[Task input Boundary: Start]

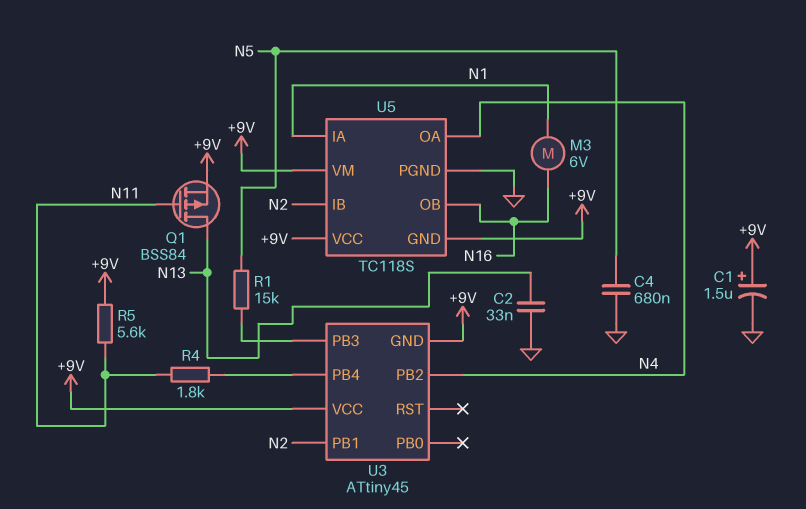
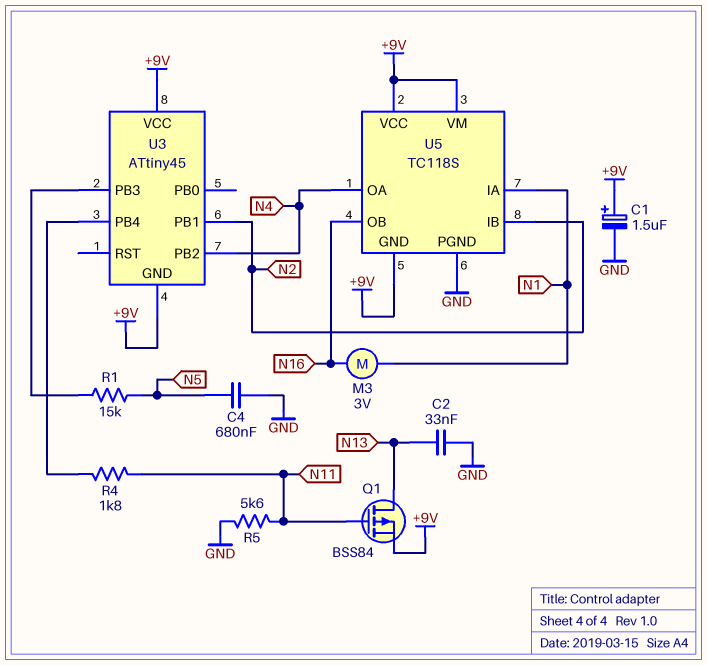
M3: motor 6V (N1, N16) -> motor 3V (N1, N16)
R5: 5.6k (+9V, N11) -> 5.6k (GND, N11)

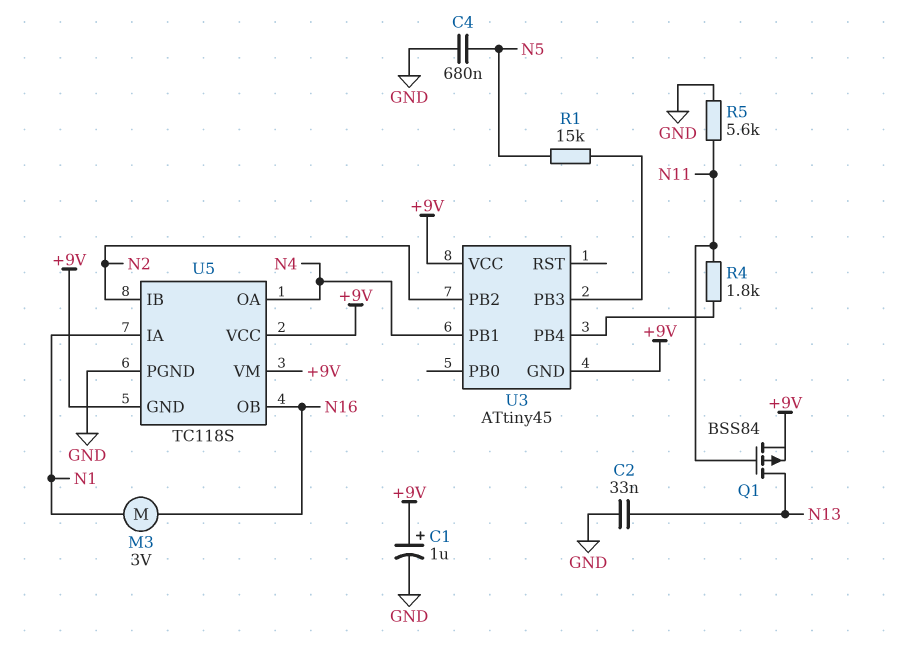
C1: 1.5uF (plus +9V, minus GND) -> 1uF (plus +9V, minus GND)
U3 pin PB1: N2 -> N4
U3 pin PB2: N4 -> N2

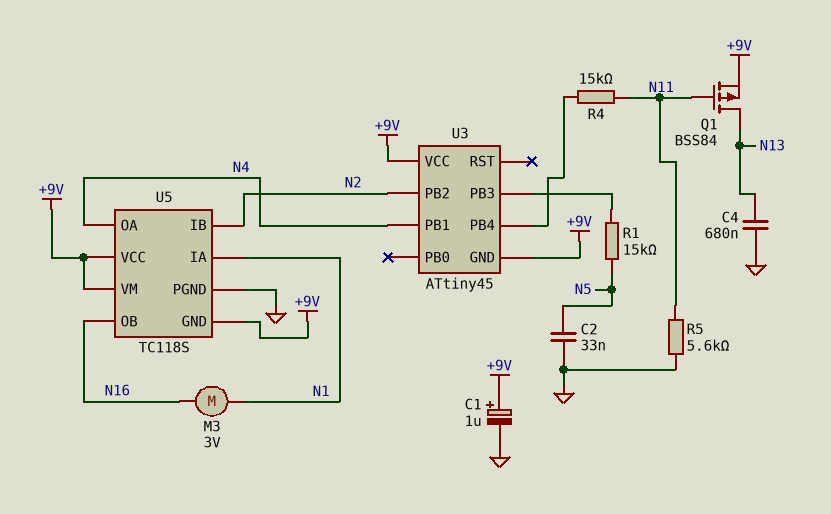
C2: 33nF (GND, N13) -> 33nF (GND, N5)
C4: 680nF (GND, N5) -> 680nF (GND, N13)
R4: 1.8k (N11, U3/PB4) -> 15k (N11, U3/PB4)

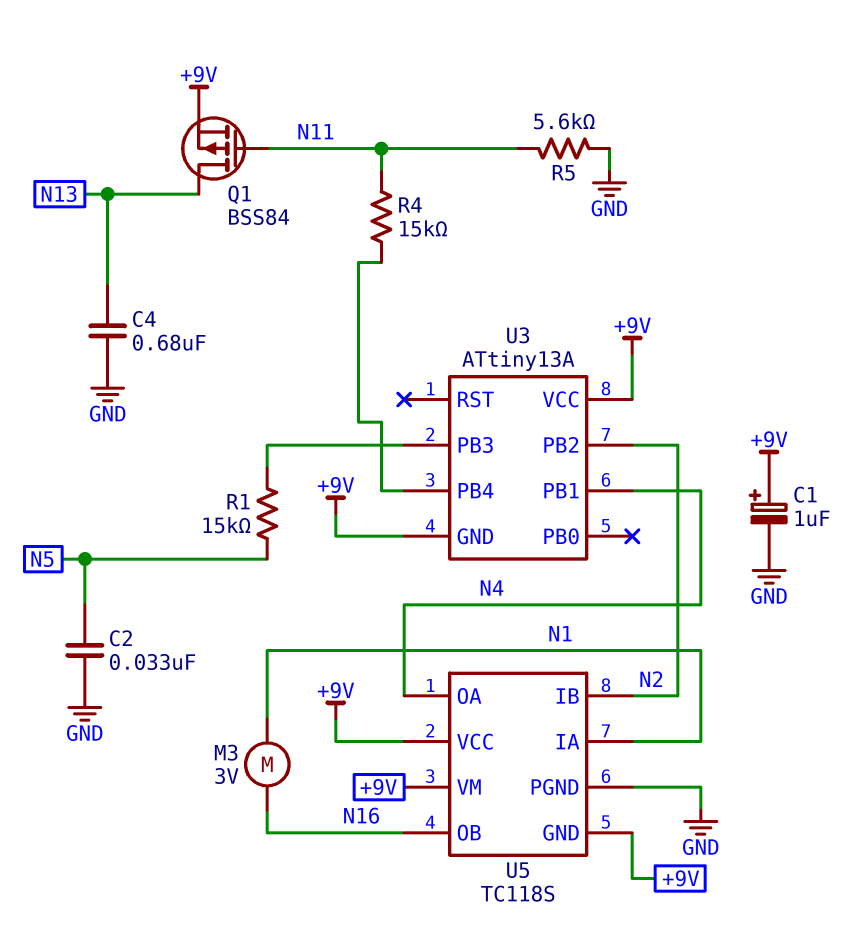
U3: ATtiny45 -> ATtiny13A

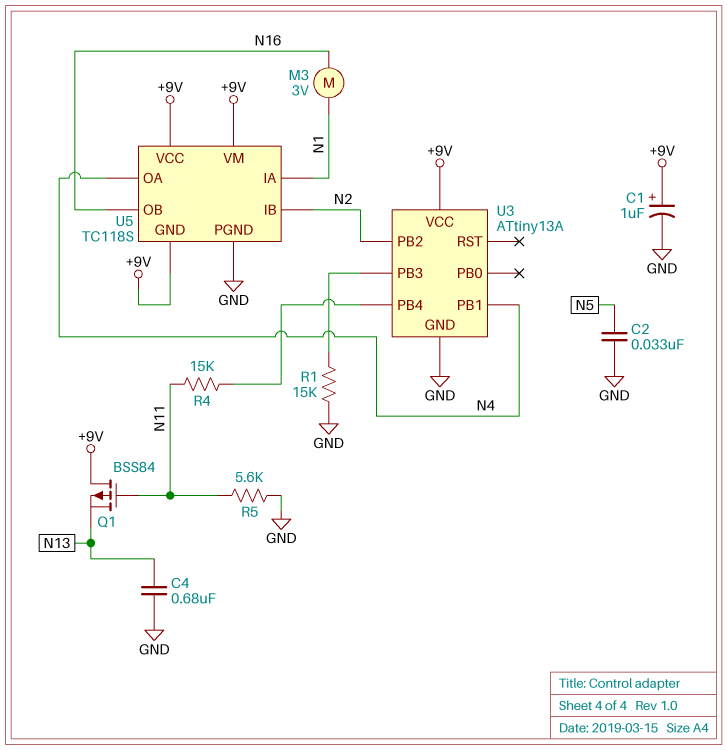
Q1: PMOS BSS84 (G N11, D N13, S +9V) -> PMOS BSS84 (G N11, D +9V, S N13)
R1: 15k (N5, U3/PB3) -> 15k (GND, U3/PB3)
U3 pin GND: +9V -> GND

[Task input Boundary: End]

Skip every image and output the remaining records exactly.

M3: motor 6V (N1, N16) -> motor 3V (N1, N16)
R5: 5.6k (+9V, N11) -> 5.6k (GND, N11)

C1: 1.5uF (plus +9V, minus GND) -> 1uF (plus +9V, minus GND)
U3 pin PB1: N2 -> N4
U3 pin PB2: N4 -> N2

C2: 33nF (GND, N13) -> 33nF (GND, N5)
C4: 680nF (GND, N5) -> 680nF (GND, N13)
R4: 1.8k (N11, U3/PB4) -> 15k (N11, U3/PB4)

U3: ATtiny45 -> ATtiny13A

Q1: PMOS BSS84 (G N11, D N13, S +9V) -> PMOS BSS84 (G N11, D +9V, S N13)
R1: 15k (N5, U3/PB3) -> 15k (GND, U3/PB3)
U3 pin GND: +9V -> GND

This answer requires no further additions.